Entries on target coordinates —
====

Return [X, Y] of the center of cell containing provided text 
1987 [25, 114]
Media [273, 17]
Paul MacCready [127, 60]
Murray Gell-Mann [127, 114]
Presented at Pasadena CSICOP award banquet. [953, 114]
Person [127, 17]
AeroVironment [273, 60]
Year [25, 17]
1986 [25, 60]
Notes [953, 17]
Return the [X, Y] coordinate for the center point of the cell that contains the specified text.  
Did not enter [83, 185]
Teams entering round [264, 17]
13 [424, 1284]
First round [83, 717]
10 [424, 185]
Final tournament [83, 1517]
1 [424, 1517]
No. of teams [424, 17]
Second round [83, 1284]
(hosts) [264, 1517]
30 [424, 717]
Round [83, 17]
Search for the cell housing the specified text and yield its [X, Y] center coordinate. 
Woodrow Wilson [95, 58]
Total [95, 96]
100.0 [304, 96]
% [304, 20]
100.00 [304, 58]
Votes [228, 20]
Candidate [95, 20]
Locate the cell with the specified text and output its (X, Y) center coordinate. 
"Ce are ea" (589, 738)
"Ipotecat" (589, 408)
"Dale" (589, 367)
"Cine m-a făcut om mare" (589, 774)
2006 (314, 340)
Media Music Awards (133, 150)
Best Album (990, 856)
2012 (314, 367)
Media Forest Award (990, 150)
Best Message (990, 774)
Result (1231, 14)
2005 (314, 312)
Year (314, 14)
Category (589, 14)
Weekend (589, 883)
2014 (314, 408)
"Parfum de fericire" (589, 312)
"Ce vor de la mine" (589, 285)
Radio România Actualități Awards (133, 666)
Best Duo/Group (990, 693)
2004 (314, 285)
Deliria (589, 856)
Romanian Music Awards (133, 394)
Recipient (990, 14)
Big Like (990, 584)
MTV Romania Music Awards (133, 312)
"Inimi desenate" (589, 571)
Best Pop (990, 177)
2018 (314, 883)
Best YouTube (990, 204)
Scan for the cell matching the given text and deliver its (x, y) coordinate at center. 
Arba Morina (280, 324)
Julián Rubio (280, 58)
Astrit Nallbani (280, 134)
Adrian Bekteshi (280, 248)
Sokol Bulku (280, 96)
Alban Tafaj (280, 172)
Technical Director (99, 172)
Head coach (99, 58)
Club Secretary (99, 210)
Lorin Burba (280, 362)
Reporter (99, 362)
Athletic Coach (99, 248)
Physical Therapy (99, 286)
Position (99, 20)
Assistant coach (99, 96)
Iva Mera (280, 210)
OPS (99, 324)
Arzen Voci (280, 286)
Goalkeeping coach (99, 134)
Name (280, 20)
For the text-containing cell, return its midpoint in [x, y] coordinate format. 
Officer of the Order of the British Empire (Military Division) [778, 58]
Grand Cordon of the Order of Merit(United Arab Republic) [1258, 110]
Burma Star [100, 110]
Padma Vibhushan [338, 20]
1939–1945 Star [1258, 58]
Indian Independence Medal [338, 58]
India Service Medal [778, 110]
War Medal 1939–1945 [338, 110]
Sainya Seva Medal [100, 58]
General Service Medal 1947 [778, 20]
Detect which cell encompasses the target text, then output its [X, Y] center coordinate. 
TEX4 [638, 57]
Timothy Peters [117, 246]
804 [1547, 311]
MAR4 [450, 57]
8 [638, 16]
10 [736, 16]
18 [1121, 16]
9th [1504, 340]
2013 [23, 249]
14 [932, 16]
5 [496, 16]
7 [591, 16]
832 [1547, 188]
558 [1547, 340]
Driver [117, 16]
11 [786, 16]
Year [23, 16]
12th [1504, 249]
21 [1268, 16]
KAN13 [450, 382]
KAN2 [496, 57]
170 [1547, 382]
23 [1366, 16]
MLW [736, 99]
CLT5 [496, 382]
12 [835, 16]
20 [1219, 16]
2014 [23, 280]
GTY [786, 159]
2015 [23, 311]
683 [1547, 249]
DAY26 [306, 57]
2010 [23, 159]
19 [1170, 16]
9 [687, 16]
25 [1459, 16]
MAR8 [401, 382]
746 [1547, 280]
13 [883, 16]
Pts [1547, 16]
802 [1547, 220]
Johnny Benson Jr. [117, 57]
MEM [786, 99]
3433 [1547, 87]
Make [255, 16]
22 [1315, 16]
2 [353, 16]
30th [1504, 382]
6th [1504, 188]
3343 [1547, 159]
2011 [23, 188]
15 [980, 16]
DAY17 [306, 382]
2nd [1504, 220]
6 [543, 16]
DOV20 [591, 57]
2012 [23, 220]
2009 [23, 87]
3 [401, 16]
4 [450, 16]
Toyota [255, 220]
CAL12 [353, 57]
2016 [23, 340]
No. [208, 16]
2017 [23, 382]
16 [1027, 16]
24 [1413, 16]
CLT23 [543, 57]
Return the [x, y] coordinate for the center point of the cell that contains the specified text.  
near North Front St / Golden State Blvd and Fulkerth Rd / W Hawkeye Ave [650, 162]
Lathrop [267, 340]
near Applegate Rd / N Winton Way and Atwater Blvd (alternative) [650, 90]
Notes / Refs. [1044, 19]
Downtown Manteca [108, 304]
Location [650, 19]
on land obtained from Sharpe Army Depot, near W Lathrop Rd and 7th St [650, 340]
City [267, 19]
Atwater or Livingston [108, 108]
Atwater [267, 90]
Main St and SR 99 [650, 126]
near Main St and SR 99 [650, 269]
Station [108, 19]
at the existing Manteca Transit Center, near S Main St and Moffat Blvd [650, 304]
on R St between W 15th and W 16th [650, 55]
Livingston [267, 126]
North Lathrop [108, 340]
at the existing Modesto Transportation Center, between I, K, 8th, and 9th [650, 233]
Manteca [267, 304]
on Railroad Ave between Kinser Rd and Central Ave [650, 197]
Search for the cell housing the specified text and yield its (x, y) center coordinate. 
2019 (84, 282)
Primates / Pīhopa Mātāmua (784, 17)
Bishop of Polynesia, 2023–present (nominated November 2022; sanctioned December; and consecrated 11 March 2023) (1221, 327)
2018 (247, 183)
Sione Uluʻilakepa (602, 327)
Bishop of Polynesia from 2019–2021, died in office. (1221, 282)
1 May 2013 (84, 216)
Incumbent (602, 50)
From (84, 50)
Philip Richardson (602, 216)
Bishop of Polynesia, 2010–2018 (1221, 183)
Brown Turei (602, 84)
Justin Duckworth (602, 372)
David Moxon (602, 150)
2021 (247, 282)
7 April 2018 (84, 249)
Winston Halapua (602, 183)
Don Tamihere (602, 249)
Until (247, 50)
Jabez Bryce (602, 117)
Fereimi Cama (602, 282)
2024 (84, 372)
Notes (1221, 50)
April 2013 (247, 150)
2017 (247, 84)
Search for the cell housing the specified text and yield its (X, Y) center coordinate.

====

GOAL —
Present every line of the listing above as a Markdown table with the columns Row and Listing line, numbering the rows and skipping any blank lines.

EXERCISE RESPONSE —
| Row | Listing line |
|---|---|
| 1 | Return [X, Y] of the center of cell containing provided text  |
| 2 | 1987 [25, 114] |
| 3 | Media [273, 17] |
| 4 | Paul MacCready [127, 60] |
| 5 | Murray Gell-Mann [127, 114] |
| 6 | Presented at Pasadena CSICOP award banquet. [953, 114] |
| 7 | Person [127, 17] |
| 8 | AeroVironment [273, 60] |
| 9 | Year [25, 17] |
| 10 | 1986 [25, 60] |
| 11 | Notes [953, 17] |
| 12 | Return the [X, Y] coordinate for the center point of the cell that contains the specified text.   |
| 13 | Did not enter [83, 185] |
| 14 | Teams entering round [264, 17] |
| 15 | 13 [424, 1284] |
| 16 | First round [83, 717] |
| 17 | 10 [424, 185] |
| 18 | Final tournament [83, 1517] |
| 19 | 1 [424, 1517] |
| 20 | No. of teams [424, 17] |
| 21 | Second round [83, 1284] |
| 22 | (hosts) [264, 1517] |
| 23 | 30 [424, 717] |
| 24 | Round [83, 17] |
| 25 | Search for the cell housing the specified text and yield its [X, Y] center coordinate.  |
| 26 | Woodrow Wilson [95, 58] |
| 27 | Total [95, 96] |
| 28 | 100.0 [304, 96] |
| 29 | % [304, 20] |
| 30 | 100.00 [304, 58] |
| 31 | Votes [228, 20] |
| 32 | Candidate [95, 20] |
| 33 | Locate the cell with the specified text and output its (X, Y) center coordinate.  |
| 34 | "Ce are ea" (589, 738) |
| 35 | "Ipotecat" (589, 408) |
| 36 | "Dale" (589, 367) |
| 37 | "Cine m-a făcut om mare" (589, 774) |
| 38 | 2006 (314, 340) |
| 39 | Media Music Awards (133, 150) |
| 40 | Best Album (990, 856) |
| 41 | 2012 (314, 367) |
| 42 | Media Forest Award (990, 150) |
| 43 | Best Message (990, 774) |
| 44 | Result (1231, 14) |
| 45 | 2005 (314, 312) |
| 46 | Year (314, 14) |
| 47 | Category (589, 14) |
| 48 | Weekend (589, 883) |
| 49 | 2014 (314, 408) |
| 50 | "Parfum de fericire" (589, 312) |
| 51 | "Ce vor de la mine" (589, 285) |
| 52 | Radio România Actualități Awards (133, 666) |
| 53 | Best Duo/Group (990, 693) |
| 54 | 2004 (314, 285) |
| 55 | Deliria (589, 856) |
| 56 | Romanian Music Awards (133, 394) |
| 57 | Recipient (990, 14) |
| 58 | Big Like (990, 584) |
| 59 | MTV Romania Music Awards (133, 312) |
| 60 | "Inimi desenate" (589, 571) |
| 61 | Best Pop (990, 177) |
| 62 | 2018 (314, 883) |
| 63 | Best YouTube (990, 204) |
| 64 | Scan for the cell matching the given text and deliver its (x, y) coordinate at center.  |
| 65 | Arba Morina (280, 324) |
| 66 | Julián Rubio (280, 58) |
| 67 | Astrit Nallbani (280, 134) |
| 68 | Adrian Bekteshi (280, 248) |
| 69 | Sokol Bulku (280, 96) |
| 70 | Alban Tafaj (280, 172) |
| 71 | Technical Director (99, 172) |
| 72 | Head coach (99, 58) |
| 73 | Club Secretary (99, 210) |
| 74 | Lorin Burba (280, 362) |
| 75 | Reporter (99, 362) |
| 76 | Athletic Coach (99, 248) |
| 77 | Physical Therapy (99, 286) |
| 78 | Position (99, 20) |
| 79 | Assistant coach (99, 96) |
| 80 | Iva Mera (280, 210) |
| 81 | OPS (99, 324) |
| 82 | Arzen Voci (280, 286) |
| 83 | Goalkeeping coach (99, 134) |
| 84 | Name (280, 20) |
| 85 | For the text-containing cell, return its midpoint in [x, y] coordinate format.  |
| 86 | Officer of the Order of the British Empire (Military Division) [778, 58] |
| 87 | Grand Cordon of the Order of Merit(United Arab Republic) [1258, 110] |
| 88 | Burma Star [100, 110] |
| 89 | Padma Vibhushan [338, 20] |
| 90 | 1939–1945 Star [1258, 58] |
| 91 | Indian Independence Medal [338, 58] |
| 92 | India Service Medal [778, 110] |
| 93 | War Medal 1939–1945 [338, 110] |
| 94 | Sainya Seva Medal [100, 58] |
| 95 | General Service Medal 1947 [778, 20] |
| 96 | Detect which cell encompasses the target text, then output its [X, Y] center coordinate.  |
| 97 | TEX4 [638, 57] |
| 98 | Timothy Peters [117, 246] |
| 99 | 804 [1547, 311] |
| 100 | MAR4 [450, 57] |
| 101 | 8 [638, 16] |
| 102 | 10 [736, 16] |
| 103 | 18 [1121, 16] |
| 104 | 9th [1504, 340] |
| 105 | 2013 [23, 249] |
| 106 | 14 [932, 16] |
| 107 | 5 [496, 16] |
| 108 | 7 [591, 16] |
| 109 | 832 [1547, 188] |
| 110 | 558 [1547, 340] |
| 111 | Driver [117, 16] |
| 112 | 11 [786, 16] |
| 113 | Year [23, 16] |
| 114 | 12th [1504, 249] |
| 115 | 21 [1268, 16] |
| 116 | KAN13 [450, 382] |
| 117 | KAN2 [496, 57] |
| 118 | 170 [1547, 382] |
| 119 | 23 [1366, 16] |
| 120 | MLW [736, 99] |
| 121 | CLT5 [496, 382] |
| 122 | 12 [835, 16] |
| 123 | 20 [1219, 16] |
| 124 | 2014 [23, 280] |
| 125 | GTY [786, 159] |
| 126 | 2015 [23, 311] |
| 127 | 683 [1547, 249] |
| 128 | DAY26 [306, 57] |
| 129 | 2010 [23, 159] |
| 130 | 19 [1170, 16] |
| 131 | 9 [687, 16] |
| 132 | 25 [1459, 16] |
| 133 | MAR8 [401, 382] |
| 134 | 746 [1547, 280] |
| 135 | 13 [883, 16] |
| 136 | Pts [1547, 16] |
| 137 | 802 [1547, 220] |
| 138 | Johnny Benson Jr. [117, 57] |
| 139 | MEM [786, 99] |
| 140 | 3433 [1547, 87] |
| 141 | Make [255, 16] |
| 142 | 22 [1315, 16] |
| 143 | 2 [353, 16] |
| 144 | 30th [1504, 382] |
| 145 | 6th [1504, 188] |
| 146 | 3343 [1547, 159] |
| 147 | 2011 [23, 188] |
| 148 | 15 [980, 16] |
| 149 | DAY17 [306, 382] |
| 150 | 2nd [1504, 220] |
| 151 | 6 [543, 16] |
| 152 | DOV20 [591, 57] |
| 153 | 2012 [23, 220] |
| 154 | 2009 [23, 87] |
| 155 | 3 [401, 16] |
| 156 | 4 [450, 16] |
| 157 | Toyota [255, 220] |
| 158 | CAL12 [353, 57] |
| 159 | 2016 [23, 340] |
| 160 | No. [208, 16] |
| 161 | 2017 [23, 382] |
| 162 | 16 [1027, 16] |
| 163 | 24 [1413, 16] |
| 164 | CLT23 [543, 57] |
| 165 | Return the [x, y] coordinate for the center point of the cell that contains the specified text.   |
| 166 | near North Front St / Golden State Blvd and Fulkerth Rd / W Hawkeye Ave [650, 162] |
| 167 | Lathrop [267, 340] |
| 168 | near Applegate Rd / N Winton Way and Atwater Blvd (alternative) [650, 90] |
| 169 | Notes / Refs. [1044, 19] |
| 170 | Downtown Manteca [108, 304] |
| 171 | Location [650, 19] |
| 172 | on land obtained from Sharpe Army Depot, near W Lathrop Rd and 7th St [650, 340] |
| 173 | City [267, 19] |
| 174 | Atwater or Livingston [108, 108] |
| 175 | Atwater [267, 90] |
| 176 | Main St and SR 99 [650, 126] |
| 177 | near Main St and SR 99 [650, 269] |
| 178 | Station [108, 19] |
| 179 | at the existing Manteca Transit Center, near S Main St and Moffat Blvd [650, 304] |
| 180 | on R St between W 15th and W 16th [650, 55] |
| 181 | Livingston [267, 126] |
| 182 | North Lathrop [108, 340] |
| 183 | at the existing Modesto Transportation Center, between I, K, 8th, and 9th [650, 233] |
| 184 | Manteca [267, 304] |
| 185 | on Railroad Ave between Kinser Rd and Central Ave [650, 197] |
| 186 | Search for the cell housing the specified text and yield its (x, y) center coordinate.  |
| 187 | 2019 (84, 282) |
| 188 | Primates / Pīhopa Mātāmua (784, 17) |
| 189 | Bishop of Polynesia, 2023–present (nominated November 2022; sanctioned December; and consecrated 11 March 2023) (1221, 327) |
| 190 | 2018 (247, 183) |
| 191 | Sione Uluʻilakepa (602, 327) |
| 192 | Bishop of Polynesia from 2019–2021, died in office. (1221, 282) |
| 193 | 1 May 2013 (84, 216) |
| 194 | Incumbent (602, 50) |
| 195 | From (84, 50) |
| 196 | Philip Richardson (602, 216) |
| 197 | Bishop of Polynesia, 2010–2018 (1221, 183) |
| 198 | Brown Turei (602, 84) |
| 199 | Justin Duckworth (602, 372) |
| 200 | David Moxon (602, 150) |
| 201 | 2021 (247, 282) |
| 202 | 7 April 2018 (84, 249) |
| 203 | Winston Halapua (602, 183) |
| 204 | Don Tamihere (602, 249) |
| 205 | Until (247, 50) |
| 206 | Jabez Bryce (602, 117) |
| 207 | Fereimi Cama (602, 282) |
| 208 | 2024 (84, 372) |
| 209 | Notes (1221, 50) |
| 210 | April 2013 (247, 150) |
| 211 | 2017 (247, 84) |
| 212 | Search for the cell housing the specified text and yield its (X, Y) center coordinate. |